[Recorded data]
↓

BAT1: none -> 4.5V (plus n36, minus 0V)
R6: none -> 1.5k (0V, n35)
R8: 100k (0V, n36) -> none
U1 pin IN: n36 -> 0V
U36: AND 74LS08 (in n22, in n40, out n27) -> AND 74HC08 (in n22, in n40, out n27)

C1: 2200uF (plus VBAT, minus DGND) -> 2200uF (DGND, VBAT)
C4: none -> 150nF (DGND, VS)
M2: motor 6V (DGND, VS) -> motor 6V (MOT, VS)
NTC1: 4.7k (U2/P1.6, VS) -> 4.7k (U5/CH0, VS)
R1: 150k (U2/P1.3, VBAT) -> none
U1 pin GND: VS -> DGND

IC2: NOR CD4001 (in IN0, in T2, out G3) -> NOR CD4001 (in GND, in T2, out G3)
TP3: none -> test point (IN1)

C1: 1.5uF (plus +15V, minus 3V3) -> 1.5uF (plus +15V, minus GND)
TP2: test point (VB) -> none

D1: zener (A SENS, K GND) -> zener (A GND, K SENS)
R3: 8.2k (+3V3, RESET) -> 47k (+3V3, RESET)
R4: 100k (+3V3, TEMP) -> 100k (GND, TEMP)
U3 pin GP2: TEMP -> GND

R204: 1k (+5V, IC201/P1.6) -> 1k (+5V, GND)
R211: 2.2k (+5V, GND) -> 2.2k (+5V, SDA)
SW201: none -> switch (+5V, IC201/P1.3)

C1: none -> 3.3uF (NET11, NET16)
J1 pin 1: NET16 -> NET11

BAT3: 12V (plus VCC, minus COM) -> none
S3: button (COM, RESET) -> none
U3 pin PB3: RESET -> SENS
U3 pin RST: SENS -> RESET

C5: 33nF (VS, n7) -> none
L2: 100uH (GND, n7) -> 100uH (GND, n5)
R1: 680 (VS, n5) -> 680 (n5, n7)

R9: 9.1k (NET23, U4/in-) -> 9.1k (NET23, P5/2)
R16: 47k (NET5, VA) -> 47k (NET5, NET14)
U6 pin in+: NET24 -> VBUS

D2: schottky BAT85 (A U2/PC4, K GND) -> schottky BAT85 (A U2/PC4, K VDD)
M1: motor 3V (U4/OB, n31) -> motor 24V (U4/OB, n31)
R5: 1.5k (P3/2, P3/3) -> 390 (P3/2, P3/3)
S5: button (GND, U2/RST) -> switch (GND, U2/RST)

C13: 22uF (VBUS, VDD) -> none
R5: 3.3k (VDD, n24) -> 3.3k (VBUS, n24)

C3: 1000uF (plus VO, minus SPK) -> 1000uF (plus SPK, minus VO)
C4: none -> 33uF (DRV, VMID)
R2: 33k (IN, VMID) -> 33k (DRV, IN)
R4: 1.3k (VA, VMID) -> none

↑

> What is being asked
Some lines above contain the word "RESET". Copy each of them.

> Task output
R3: 8.2k (+3V3, RESET) -> 47k (+3V3, RESET)
S3: button (COM, RESET) -> none
U3 pin PB3: RESET -> SENS
U3 pin RST: SENS -> RESET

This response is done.